**Your task**
Quote, exactly, the line holding "R12: 39k (+3V3, SDA) -> none" and all lines after it to the end of the records below. Exclude pictures.
*** Data for this exercise ***
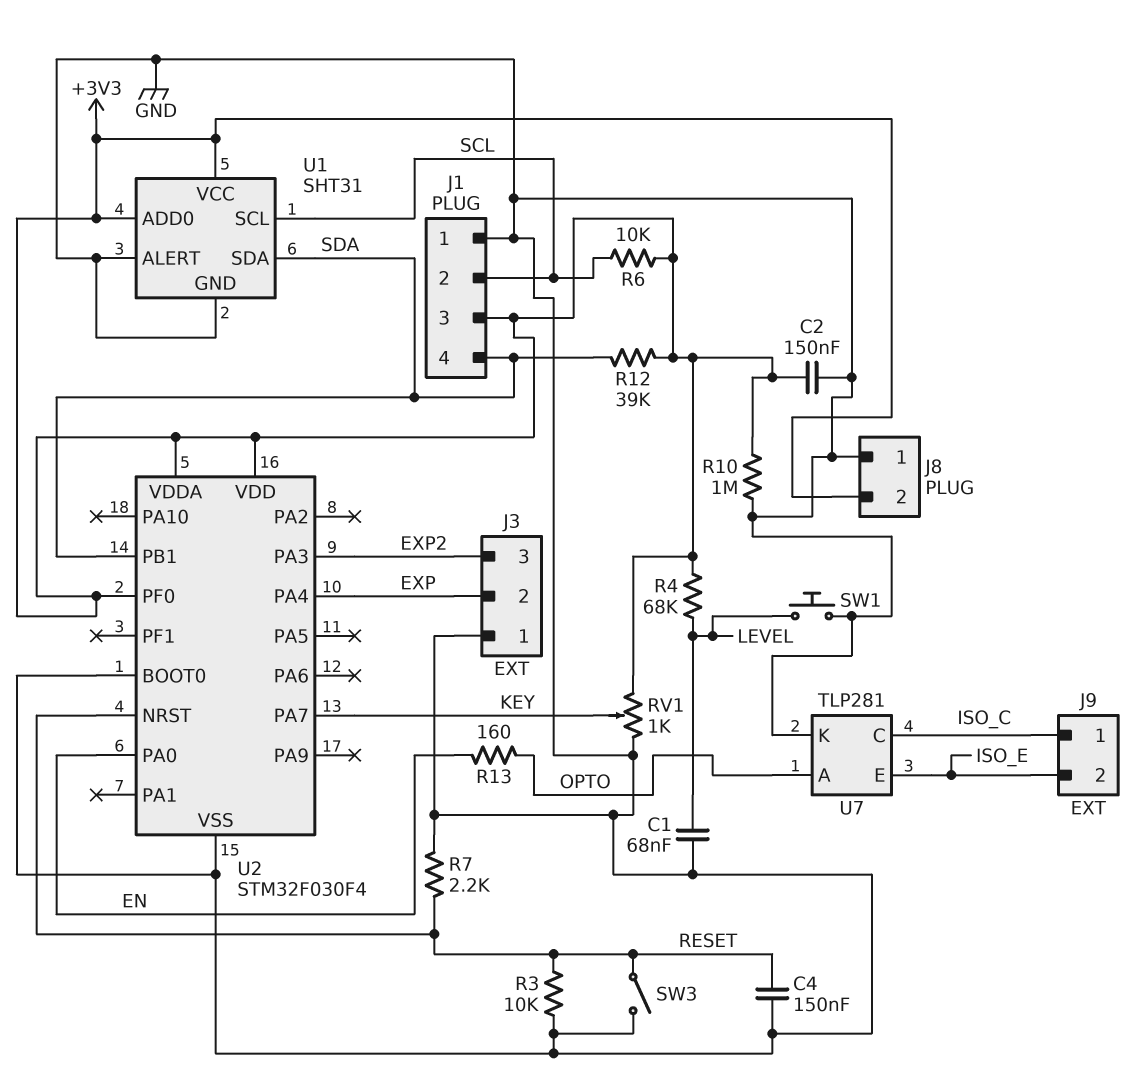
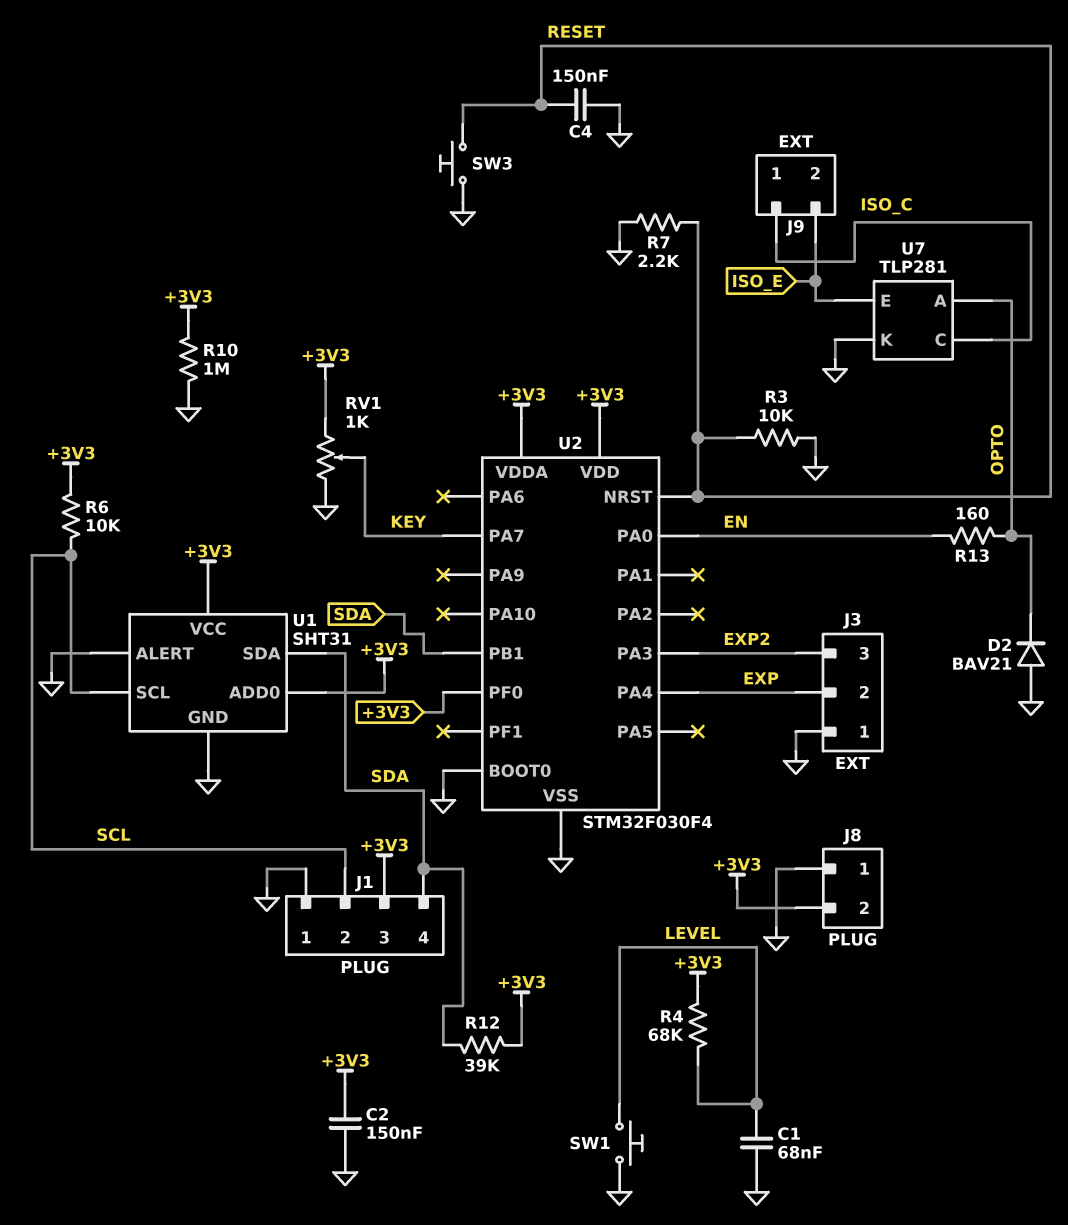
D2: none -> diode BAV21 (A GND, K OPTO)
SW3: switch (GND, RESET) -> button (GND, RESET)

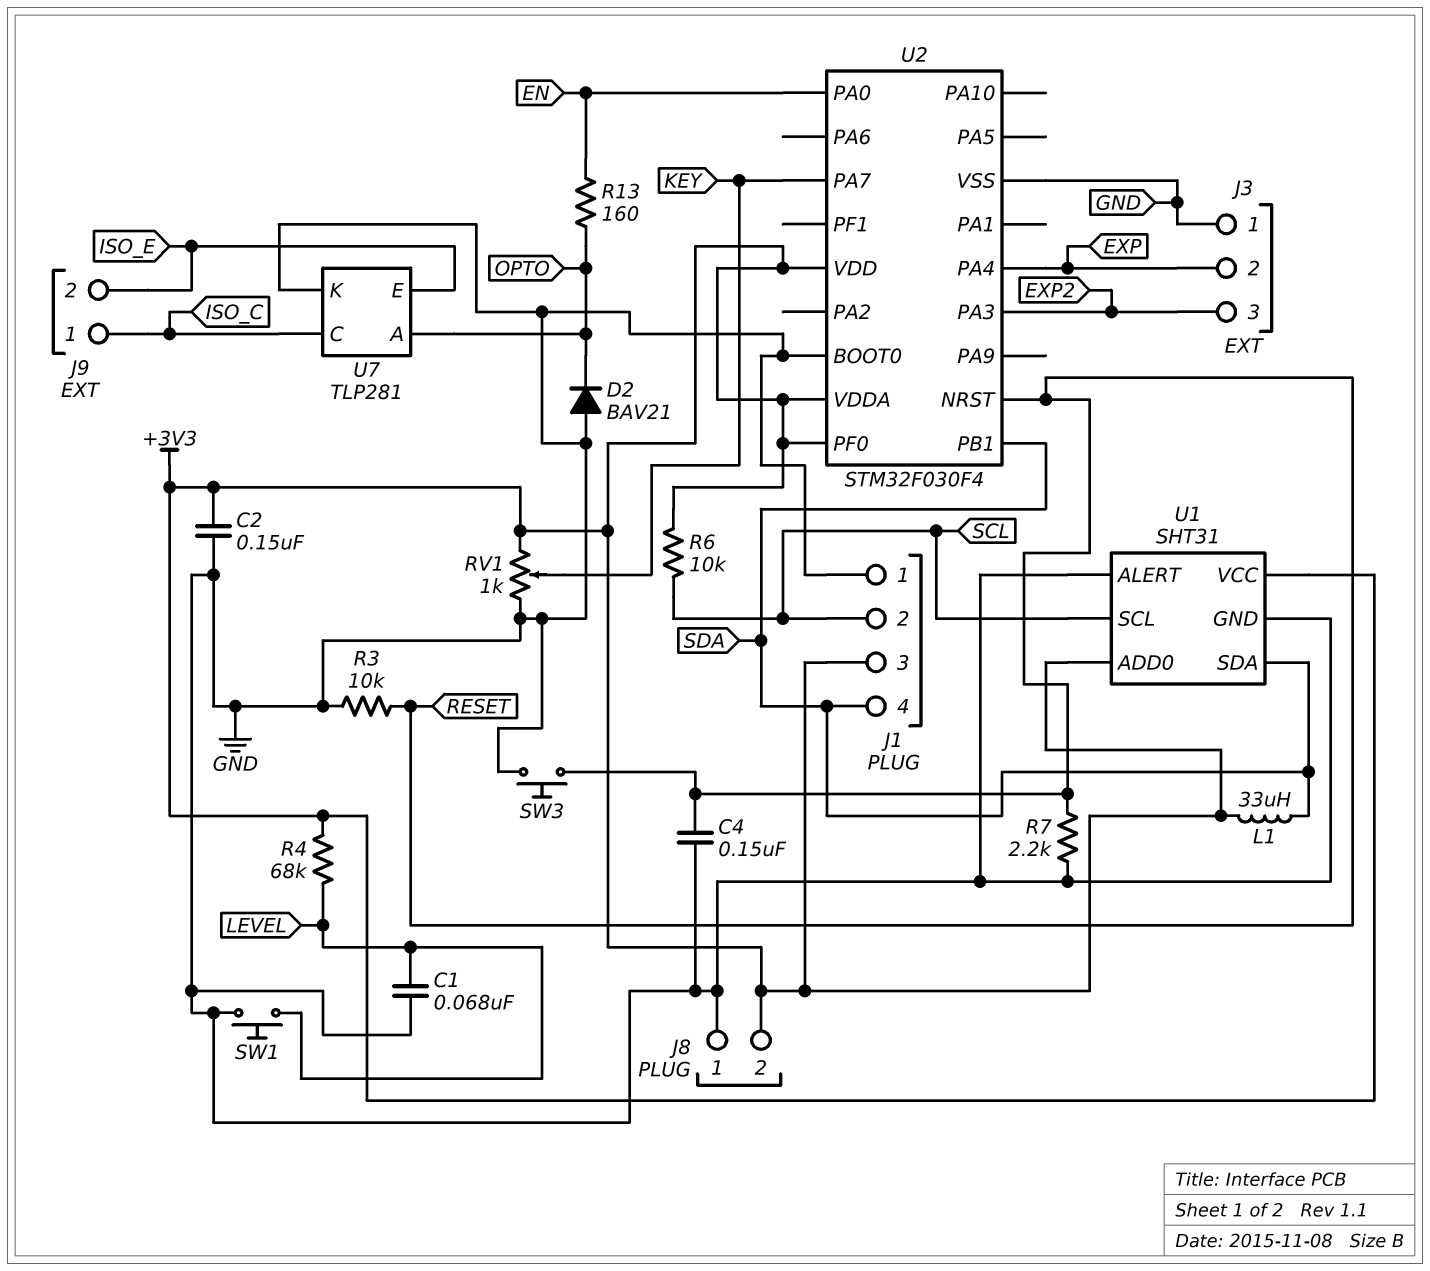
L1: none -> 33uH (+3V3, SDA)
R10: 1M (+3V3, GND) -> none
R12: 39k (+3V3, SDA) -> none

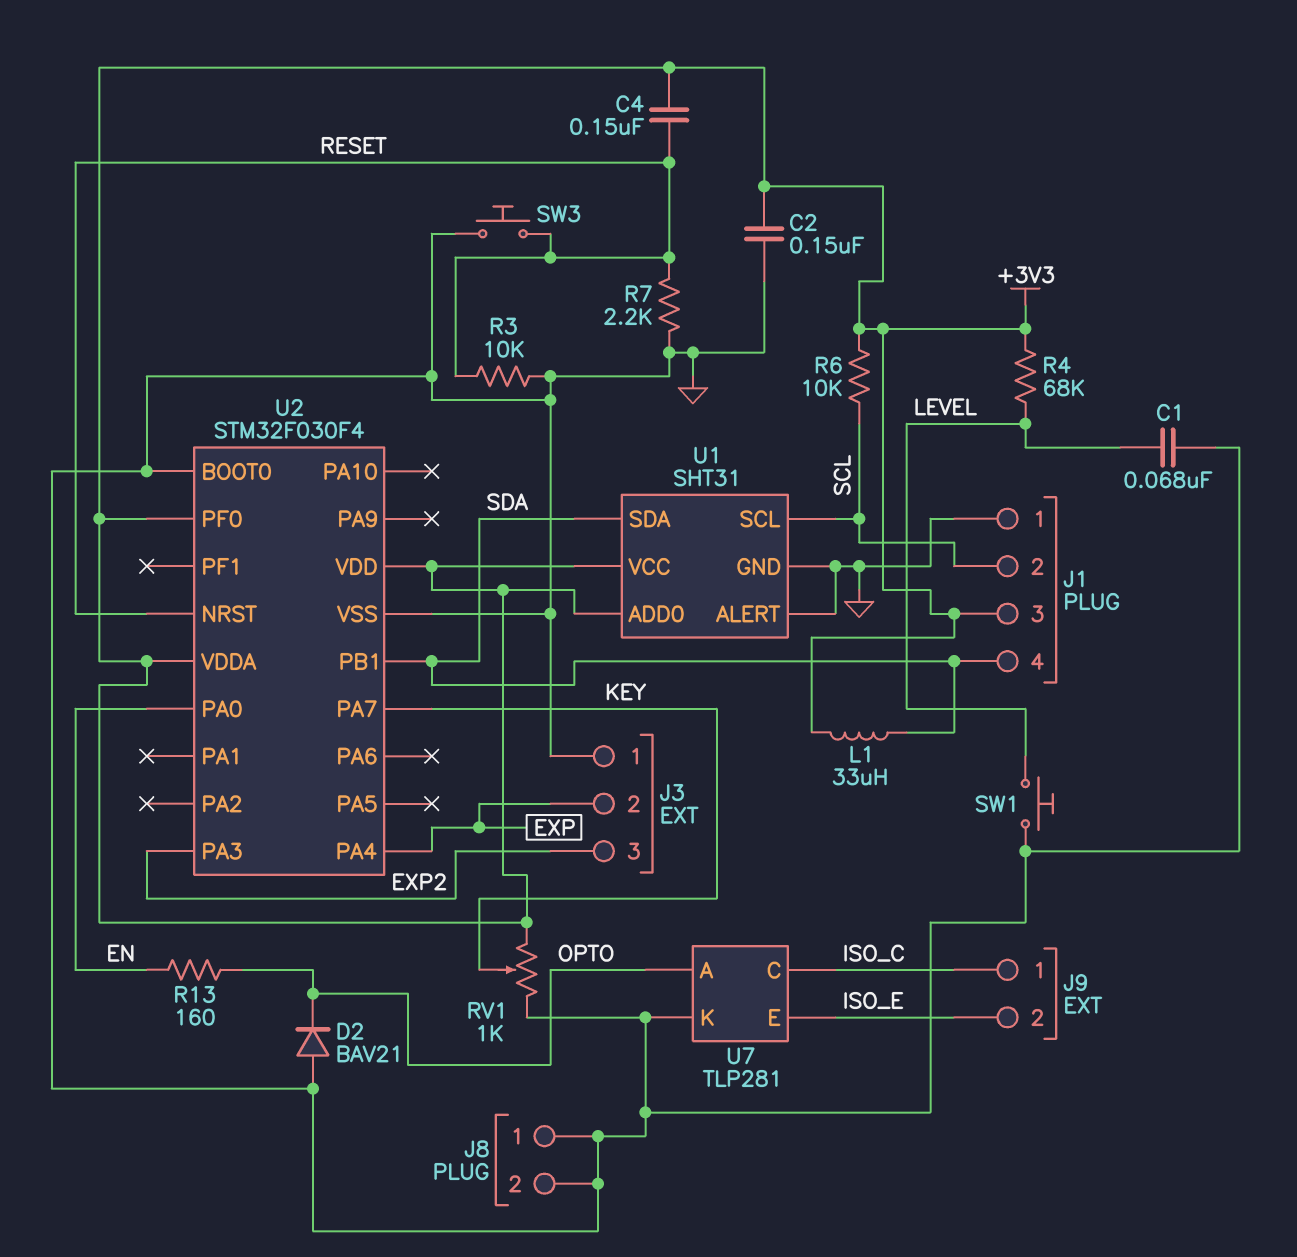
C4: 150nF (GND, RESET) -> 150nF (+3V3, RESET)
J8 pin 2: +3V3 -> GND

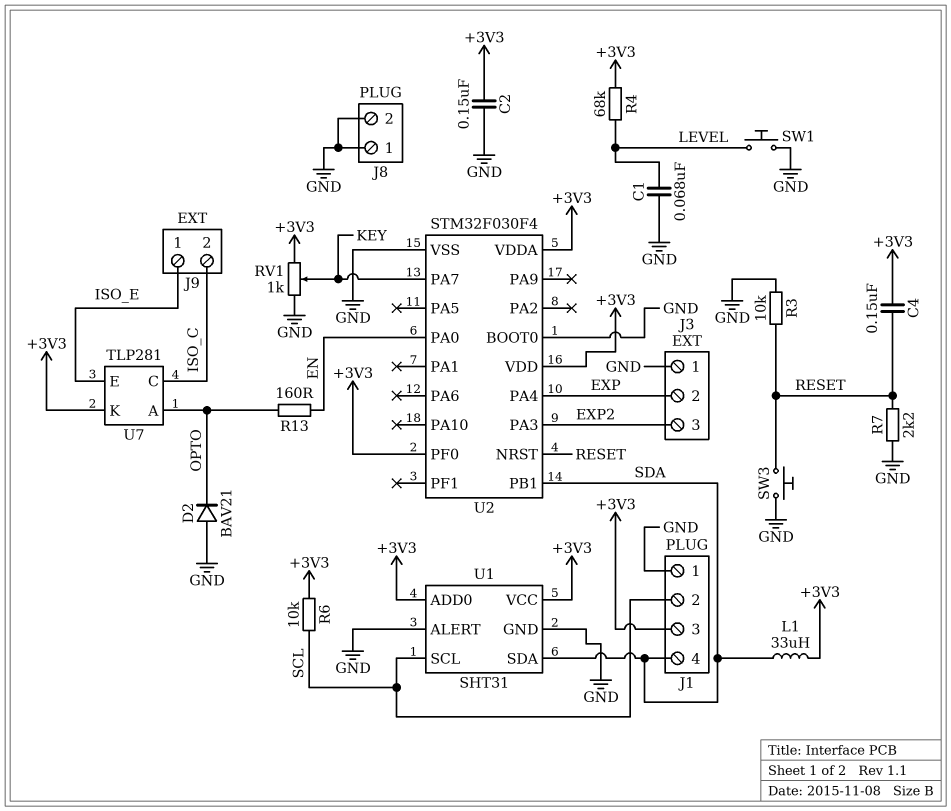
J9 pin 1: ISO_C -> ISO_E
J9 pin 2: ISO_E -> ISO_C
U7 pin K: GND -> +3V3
*** End of Data for this exercise ***
**Task answer**
R12: 39k (+3V3, SDA) -> none

C4: 150nF (GND, RESET) -> 150nF (+3V3, RESET)
J8 pin 2: +3V3 -> GND

J9 pin 1: ISO_C -> ISO_E
J9 pin 2: ISO_E -> ISO_C
U7 pin K: GND -> +3V3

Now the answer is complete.